(Saved data entries)
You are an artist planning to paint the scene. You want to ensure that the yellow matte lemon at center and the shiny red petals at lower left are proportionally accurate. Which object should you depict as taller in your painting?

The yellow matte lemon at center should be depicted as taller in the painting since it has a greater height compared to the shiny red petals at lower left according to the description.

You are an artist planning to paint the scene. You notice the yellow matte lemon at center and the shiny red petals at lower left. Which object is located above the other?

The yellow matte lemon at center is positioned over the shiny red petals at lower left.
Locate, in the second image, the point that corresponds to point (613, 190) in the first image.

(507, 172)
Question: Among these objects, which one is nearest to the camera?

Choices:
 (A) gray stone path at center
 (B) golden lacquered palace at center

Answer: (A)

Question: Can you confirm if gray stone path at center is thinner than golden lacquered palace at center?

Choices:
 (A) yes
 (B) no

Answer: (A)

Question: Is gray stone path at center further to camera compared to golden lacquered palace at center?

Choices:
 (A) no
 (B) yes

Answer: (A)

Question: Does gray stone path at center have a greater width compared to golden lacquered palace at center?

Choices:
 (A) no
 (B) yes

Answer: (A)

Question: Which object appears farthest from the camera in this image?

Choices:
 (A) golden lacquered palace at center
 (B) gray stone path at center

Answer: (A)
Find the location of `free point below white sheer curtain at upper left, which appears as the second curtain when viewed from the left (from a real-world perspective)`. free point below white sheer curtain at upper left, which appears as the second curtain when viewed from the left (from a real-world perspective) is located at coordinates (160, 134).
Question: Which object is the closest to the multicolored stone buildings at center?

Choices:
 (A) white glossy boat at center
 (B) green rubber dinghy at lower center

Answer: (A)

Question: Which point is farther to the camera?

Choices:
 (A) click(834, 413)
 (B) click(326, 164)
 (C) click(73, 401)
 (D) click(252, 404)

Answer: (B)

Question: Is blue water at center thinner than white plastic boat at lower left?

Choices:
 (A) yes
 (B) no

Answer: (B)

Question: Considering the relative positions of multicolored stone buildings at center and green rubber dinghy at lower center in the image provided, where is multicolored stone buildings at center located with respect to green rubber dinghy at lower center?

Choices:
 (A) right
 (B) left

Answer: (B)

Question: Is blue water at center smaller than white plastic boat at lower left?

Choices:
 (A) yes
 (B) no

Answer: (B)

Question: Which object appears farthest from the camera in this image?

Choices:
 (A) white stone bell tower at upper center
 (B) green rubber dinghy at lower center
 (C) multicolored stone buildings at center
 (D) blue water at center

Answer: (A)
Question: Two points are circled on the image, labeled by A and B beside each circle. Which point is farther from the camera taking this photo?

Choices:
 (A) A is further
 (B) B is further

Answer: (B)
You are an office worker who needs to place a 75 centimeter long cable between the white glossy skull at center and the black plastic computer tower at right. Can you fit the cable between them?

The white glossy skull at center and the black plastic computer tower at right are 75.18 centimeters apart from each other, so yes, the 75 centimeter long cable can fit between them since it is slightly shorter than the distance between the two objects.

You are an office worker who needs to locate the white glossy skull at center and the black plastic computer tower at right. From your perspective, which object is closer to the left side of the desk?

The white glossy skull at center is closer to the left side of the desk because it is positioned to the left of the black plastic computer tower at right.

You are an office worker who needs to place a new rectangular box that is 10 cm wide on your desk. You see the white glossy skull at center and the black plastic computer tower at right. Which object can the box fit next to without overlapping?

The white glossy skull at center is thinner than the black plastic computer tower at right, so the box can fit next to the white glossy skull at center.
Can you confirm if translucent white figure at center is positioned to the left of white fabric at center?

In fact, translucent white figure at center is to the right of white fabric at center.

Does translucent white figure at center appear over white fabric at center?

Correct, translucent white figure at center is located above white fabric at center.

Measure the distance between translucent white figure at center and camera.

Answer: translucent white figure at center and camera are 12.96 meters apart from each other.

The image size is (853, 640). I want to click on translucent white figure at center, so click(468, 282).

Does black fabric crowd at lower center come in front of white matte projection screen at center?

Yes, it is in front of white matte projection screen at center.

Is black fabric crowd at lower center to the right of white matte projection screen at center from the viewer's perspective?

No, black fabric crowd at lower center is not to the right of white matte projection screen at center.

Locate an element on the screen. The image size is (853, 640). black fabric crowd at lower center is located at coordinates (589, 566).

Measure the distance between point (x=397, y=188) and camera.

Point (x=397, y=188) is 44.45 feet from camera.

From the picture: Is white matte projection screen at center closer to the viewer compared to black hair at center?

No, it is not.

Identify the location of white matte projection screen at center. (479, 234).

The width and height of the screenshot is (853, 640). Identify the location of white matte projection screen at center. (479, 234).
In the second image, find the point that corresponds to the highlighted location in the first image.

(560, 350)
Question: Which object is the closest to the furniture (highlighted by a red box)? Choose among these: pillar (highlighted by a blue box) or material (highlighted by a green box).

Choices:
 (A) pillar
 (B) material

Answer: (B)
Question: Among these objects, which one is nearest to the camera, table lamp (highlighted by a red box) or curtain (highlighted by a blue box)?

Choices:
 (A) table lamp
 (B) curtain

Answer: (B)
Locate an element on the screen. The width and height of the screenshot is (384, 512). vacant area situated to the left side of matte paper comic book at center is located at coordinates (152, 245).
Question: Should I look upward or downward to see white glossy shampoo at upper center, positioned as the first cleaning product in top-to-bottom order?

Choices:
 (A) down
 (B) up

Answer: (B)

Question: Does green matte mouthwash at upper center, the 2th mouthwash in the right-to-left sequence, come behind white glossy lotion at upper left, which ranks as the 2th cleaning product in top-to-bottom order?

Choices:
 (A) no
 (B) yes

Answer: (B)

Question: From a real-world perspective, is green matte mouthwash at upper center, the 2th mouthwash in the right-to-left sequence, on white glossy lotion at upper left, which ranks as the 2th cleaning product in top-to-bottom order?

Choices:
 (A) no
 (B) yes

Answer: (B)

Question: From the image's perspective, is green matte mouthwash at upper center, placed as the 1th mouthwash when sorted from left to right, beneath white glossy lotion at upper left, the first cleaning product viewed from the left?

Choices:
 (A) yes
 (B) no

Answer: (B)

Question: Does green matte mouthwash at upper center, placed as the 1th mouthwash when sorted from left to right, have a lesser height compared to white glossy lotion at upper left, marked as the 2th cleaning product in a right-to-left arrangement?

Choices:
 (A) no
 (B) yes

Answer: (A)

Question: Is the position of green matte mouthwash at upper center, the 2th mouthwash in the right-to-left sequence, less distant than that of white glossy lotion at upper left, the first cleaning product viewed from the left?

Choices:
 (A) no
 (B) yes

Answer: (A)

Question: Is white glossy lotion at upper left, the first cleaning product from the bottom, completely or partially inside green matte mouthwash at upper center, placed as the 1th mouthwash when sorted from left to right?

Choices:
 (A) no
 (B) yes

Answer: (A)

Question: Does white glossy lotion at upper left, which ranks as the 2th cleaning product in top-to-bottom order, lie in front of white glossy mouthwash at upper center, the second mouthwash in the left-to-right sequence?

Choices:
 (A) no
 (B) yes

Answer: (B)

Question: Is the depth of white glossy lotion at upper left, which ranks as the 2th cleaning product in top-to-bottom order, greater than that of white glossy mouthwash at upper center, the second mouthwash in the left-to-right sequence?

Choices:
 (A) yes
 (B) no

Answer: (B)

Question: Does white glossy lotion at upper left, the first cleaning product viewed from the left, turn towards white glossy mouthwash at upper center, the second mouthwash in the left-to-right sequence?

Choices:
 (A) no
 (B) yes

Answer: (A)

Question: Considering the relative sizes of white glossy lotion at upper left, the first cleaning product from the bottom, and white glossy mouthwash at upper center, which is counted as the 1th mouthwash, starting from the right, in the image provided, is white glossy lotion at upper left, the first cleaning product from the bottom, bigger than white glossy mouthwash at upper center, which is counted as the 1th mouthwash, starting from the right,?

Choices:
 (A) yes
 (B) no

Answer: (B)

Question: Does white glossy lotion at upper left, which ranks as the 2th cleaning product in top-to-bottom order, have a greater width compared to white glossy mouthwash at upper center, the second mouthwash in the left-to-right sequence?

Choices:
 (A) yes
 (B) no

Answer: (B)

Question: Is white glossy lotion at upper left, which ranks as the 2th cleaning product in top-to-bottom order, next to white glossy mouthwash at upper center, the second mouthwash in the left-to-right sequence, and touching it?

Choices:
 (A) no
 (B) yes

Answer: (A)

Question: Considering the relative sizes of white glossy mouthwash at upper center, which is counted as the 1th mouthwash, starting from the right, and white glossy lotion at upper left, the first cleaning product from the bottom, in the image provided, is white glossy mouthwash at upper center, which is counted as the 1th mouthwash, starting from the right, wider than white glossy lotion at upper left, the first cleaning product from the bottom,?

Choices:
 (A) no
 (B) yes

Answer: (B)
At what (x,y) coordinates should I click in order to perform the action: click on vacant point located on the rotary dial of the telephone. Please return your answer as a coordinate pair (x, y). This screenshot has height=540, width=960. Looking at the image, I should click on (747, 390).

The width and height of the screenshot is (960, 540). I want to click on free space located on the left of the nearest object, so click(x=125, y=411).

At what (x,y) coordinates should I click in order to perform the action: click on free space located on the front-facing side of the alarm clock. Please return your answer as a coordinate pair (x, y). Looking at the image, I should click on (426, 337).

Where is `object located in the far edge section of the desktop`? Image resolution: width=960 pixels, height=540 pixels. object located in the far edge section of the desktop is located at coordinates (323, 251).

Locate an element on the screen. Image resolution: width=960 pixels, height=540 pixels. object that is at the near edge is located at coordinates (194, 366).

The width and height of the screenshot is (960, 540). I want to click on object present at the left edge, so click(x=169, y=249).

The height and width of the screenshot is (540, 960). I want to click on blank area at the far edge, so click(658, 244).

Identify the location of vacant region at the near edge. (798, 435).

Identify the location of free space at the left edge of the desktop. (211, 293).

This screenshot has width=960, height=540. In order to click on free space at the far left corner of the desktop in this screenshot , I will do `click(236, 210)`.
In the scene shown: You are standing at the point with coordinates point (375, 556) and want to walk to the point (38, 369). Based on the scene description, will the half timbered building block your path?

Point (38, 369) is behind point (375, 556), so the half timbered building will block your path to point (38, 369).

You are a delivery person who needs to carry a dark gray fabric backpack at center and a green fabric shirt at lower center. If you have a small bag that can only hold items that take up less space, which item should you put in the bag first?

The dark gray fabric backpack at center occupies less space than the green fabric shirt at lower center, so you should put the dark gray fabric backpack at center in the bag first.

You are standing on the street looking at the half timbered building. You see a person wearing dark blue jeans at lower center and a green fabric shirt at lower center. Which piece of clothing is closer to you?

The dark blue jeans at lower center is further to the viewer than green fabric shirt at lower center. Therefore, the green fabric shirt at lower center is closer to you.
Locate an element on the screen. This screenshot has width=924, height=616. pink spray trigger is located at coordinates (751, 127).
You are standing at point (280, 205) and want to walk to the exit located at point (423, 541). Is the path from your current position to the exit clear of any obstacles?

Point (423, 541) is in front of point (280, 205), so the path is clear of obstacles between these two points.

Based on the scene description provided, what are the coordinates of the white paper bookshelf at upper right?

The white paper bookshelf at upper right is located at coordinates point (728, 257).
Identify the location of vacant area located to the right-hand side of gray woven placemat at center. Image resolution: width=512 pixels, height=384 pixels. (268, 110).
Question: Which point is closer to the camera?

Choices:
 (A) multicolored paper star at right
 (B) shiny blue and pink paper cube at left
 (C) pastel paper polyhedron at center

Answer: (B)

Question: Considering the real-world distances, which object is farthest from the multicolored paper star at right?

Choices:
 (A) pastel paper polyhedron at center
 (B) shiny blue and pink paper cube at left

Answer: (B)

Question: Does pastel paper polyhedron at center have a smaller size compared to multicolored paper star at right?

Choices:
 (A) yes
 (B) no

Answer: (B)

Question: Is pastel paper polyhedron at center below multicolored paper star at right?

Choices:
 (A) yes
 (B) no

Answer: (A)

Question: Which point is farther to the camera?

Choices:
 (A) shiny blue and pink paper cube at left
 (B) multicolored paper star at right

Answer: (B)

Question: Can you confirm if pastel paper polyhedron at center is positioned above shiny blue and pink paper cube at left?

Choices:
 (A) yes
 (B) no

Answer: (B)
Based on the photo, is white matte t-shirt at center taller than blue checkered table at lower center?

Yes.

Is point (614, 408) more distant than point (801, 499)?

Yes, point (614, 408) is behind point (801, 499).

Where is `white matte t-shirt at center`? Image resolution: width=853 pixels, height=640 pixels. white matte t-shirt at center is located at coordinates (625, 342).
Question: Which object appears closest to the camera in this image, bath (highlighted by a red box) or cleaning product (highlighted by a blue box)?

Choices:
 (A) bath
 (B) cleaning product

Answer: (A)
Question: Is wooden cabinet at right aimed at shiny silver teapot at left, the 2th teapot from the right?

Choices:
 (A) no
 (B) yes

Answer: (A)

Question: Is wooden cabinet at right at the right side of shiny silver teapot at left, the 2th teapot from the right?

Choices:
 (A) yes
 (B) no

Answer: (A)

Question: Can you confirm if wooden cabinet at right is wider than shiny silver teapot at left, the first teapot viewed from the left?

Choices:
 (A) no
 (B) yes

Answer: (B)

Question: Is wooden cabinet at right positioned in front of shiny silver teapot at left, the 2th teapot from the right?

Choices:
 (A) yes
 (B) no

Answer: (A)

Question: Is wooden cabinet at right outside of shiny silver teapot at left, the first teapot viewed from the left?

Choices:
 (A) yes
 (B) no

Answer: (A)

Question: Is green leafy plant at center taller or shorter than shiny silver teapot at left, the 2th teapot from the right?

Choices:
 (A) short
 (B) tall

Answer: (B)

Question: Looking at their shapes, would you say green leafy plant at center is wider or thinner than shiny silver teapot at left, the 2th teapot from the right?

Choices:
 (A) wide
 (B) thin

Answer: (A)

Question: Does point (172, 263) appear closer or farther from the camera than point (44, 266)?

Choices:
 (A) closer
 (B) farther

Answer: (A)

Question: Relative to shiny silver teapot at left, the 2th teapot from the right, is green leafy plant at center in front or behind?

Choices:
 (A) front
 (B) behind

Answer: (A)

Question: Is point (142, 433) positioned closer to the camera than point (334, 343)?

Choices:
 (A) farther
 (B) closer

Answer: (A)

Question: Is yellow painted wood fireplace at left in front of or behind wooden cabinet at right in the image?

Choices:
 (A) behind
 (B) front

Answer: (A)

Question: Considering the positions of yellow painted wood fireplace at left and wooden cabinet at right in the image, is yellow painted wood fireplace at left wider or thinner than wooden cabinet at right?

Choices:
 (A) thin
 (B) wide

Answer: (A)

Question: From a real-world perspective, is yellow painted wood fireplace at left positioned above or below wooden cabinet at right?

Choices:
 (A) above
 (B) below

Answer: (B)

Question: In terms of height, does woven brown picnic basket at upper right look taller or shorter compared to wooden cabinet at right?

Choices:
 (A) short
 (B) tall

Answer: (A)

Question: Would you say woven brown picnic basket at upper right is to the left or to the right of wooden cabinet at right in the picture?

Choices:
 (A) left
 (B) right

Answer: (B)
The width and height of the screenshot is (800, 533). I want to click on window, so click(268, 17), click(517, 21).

Work instructions: Update the listing from its beginning through the line containing "You are an artist planning to paint the scene. You notice", replacing "yellow matte lemon" with "yellow waxy lemon" and leaving all other wording unchanged.

Answer for the task:
You are an artist planning to paint the scene. You want to ensure that the yellow waxy lemon at center and the shiny red petals at lower left are proportionally accurate. Which object should you depict as taller in your painting?

The yellow waxy lemon at center should be depicted as taller in the painting since it has a greater height compared to the shiny red petals at lower left according to the description.

You are an artist planning to paint the scene. You notice the yellow waxy lemon at center and the shiny red petals at lower left. Which object is located above the other?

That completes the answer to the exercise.